Material for the task:
========

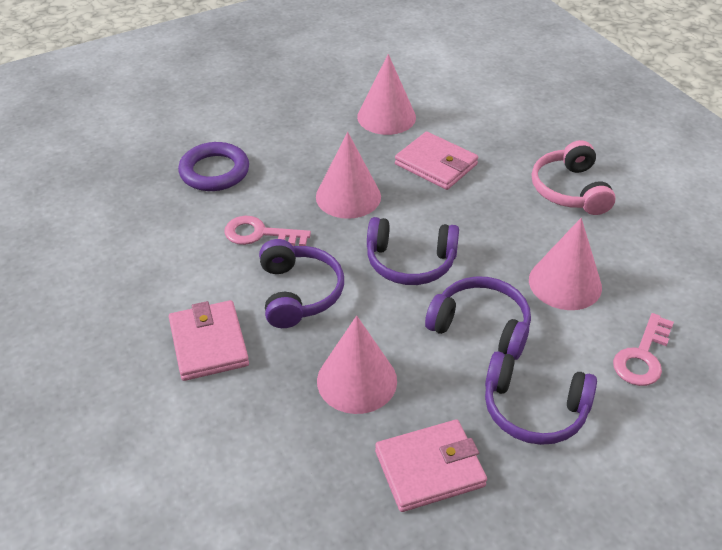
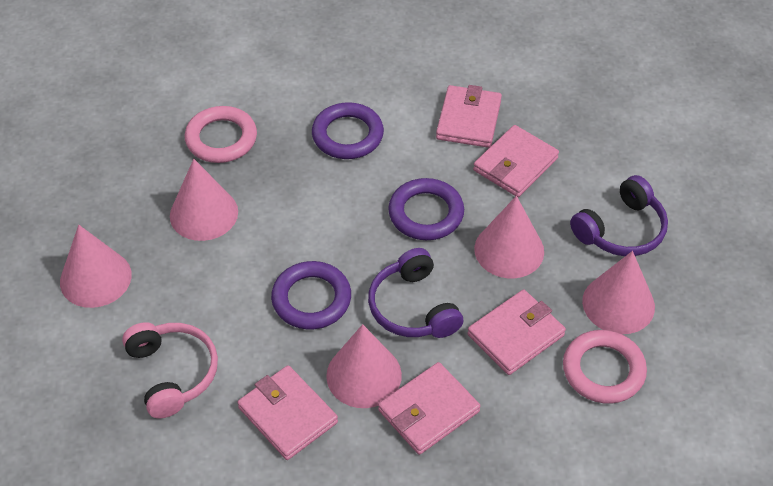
pink cone: 4 -> 5
pink key: 2 -> 0
pink ring: 0 -> 2
pink wallet: 3 -> 5
purple headphones: 4 -> 2
purple ring: 1 -> 3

========

Try it: The preceding listing must be repeated exactly, with all images dropped.

Solution:
pink cone: 4 -> 5
pink key: 2 -> 0
pink ring: 0 -> 2
pink wallet: 3 -> 5
purple headphones: 4 -> 2
purple ring: 1 -> 3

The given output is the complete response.